WHAT NEEDS TO BE DONE: Only the lines below starting at the one containing "(486, 173) = (253, 168): none -> brown pawn" and ending at the one containing "camera: 85 degrees right, 5 degrees down" belong in the answer, each copied exactly.

Items listed in a dataset:
_ _ _ _ _
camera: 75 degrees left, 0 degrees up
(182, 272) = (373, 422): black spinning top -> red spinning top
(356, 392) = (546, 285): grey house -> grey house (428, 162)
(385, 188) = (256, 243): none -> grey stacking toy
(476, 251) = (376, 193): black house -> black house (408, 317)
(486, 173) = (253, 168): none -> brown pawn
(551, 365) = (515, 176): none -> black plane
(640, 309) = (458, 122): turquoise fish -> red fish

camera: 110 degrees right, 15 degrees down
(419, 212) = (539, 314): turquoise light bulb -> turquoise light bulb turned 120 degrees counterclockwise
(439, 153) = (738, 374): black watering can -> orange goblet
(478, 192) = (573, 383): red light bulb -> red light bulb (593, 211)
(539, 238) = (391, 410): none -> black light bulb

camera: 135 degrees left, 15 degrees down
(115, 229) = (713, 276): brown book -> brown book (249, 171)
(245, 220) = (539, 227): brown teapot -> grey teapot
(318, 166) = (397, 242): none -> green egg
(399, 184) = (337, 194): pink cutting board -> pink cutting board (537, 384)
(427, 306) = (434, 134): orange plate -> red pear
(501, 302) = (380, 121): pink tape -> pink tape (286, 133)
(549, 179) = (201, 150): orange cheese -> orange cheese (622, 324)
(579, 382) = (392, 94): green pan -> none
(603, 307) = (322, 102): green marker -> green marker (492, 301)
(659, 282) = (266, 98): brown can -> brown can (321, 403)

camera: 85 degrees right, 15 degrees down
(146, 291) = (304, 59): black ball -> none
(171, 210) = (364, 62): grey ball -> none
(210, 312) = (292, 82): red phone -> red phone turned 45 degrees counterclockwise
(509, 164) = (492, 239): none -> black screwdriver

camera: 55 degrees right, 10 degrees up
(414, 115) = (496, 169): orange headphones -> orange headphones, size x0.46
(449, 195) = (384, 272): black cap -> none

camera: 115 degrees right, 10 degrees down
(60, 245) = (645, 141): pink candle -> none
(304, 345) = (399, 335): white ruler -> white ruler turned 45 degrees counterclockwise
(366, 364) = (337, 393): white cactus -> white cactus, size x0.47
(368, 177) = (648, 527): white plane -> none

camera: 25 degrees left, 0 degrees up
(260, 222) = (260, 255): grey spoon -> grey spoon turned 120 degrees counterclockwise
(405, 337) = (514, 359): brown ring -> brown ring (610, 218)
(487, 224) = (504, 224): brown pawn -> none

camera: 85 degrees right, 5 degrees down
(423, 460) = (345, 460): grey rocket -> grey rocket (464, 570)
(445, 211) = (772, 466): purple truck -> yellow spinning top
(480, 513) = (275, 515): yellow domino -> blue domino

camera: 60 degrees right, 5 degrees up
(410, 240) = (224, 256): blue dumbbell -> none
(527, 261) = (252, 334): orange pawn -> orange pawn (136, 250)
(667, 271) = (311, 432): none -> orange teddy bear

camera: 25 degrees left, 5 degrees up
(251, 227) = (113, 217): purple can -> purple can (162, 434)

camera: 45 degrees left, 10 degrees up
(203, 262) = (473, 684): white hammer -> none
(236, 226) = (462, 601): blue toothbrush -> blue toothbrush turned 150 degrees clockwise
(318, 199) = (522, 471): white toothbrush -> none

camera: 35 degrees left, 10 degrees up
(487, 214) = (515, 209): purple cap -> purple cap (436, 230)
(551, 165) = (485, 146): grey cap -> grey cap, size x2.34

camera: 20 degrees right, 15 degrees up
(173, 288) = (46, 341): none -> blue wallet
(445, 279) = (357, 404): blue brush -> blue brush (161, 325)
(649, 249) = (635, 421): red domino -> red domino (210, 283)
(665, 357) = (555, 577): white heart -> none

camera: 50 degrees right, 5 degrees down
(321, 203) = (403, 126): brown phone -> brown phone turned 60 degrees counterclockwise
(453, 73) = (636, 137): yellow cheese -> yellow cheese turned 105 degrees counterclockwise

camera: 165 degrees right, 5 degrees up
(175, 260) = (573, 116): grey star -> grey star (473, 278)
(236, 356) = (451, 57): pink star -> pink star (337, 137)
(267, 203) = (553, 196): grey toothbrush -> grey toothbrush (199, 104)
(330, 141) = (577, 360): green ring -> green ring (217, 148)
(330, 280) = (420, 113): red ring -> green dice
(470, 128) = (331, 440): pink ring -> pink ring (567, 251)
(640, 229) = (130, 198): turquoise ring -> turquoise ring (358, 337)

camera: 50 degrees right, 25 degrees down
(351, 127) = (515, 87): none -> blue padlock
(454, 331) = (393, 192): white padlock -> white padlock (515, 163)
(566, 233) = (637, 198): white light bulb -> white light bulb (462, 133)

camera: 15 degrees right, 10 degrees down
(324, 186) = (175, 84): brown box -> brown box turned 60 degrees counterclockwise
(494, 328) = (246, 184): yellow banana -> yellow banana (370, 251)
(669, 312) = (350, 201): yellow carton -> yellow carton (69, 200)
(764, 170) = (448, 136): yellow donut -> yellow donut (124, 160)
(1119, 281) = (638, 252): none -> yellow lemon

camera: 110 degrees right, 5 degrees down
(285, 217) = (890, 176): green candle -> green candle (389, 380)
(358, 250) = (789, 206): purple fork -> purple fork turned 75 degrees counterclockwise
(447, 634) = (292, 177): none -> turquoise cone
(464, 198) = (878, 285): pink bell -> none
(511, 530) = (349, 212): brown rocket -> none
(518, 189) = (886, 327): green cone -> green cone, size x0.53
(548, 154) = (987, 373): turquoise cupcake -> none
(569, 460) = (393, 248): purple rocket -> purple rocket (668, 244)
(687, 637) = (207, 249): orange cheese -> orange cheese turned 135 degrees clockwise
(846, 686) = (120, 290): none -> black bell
_ _ _ _ _
TASK OUTPUT:
(486, 173) = (253, 168): none -> brown pawn
(551, 365) = (515, 176): none -> black plane
(640, 309) = (458, 122): turquoise fish -> red fish

camera: 110 degrees right, 15 degrees down
(419, 212) = (539, 314): turquoise light bulb -> turquoise light bulb turned 120 degrees counterclockwise
(439, 153) = (738, 374): black watering can -> orange goblet
(478, 192) = (573, 383): red light bulb -> red light bulb (593, 211)
(539, 238) = (391, 410): none -> black light bulb

camera: 135 degrees left, 15 degrees down
(115, 229) = (713, 276): brown book -> brown book (249, 171)
(245, 220) = (539, 227): brown teapot -> grey teapot
(318, 166) = (397, 242): none -> green egg
(399, 184) = (337, 194): pink cutting board -> pink cutting board (537, 384)
(427, 306) = (434, 134): orange plate -> red pear
(501, 302) = (380, 121): pink tape -> pink tape (286, 133)
(549, 179) = (201, 150): orange cheese -> orange cheese (622, 324)
(579, 382) = (392, 94): green pan -> none
(603, 307) = (322, 102): green marker -> green marker (492, 301)
(659, 282) = (266, 98): brown can -> brown can (321, 403)

camera: 85 degrees right, 15 degrees down
(146, 291) = (304, 59): black ball -> none
(171, 210) = (364, 62): grey ball -> none
(210, 312) = (292, 82): red phone -> red phone turned 45 degrees counterclockwise
(509, 164) = (492, 239): none -> black screwdriver

camera: 55 degrees right, 10 degrees up
(414, 115) = (496, 169): orange headphones -> orange headphones, size x0.46
(449, 195) = (384, 272): black cap -> none

camera: 115 degrees right, 10 degrees down
(60, 245) = (645, 141): pink candle -> none
(304, 345) = (399, 335): white ruler -> white ruler turned 45 degrees counterclockwise
(366, 364) = (337, 393): white cactus -> white cactus, size x0.47
(368, 177) = (648, 527): white plane -> none

camera: 25 degrees left, 0 degrees up
(260, 222) = (260, 255): grey spoon -> grey spoon turned 120 degrees counterclockwise
(405, 337) = (514, 359): brown ring -> brown ring (610, 218)
(487, 224) = (504, 224): brown pawn -> none

camera: 85 degrees right, 5 degrees down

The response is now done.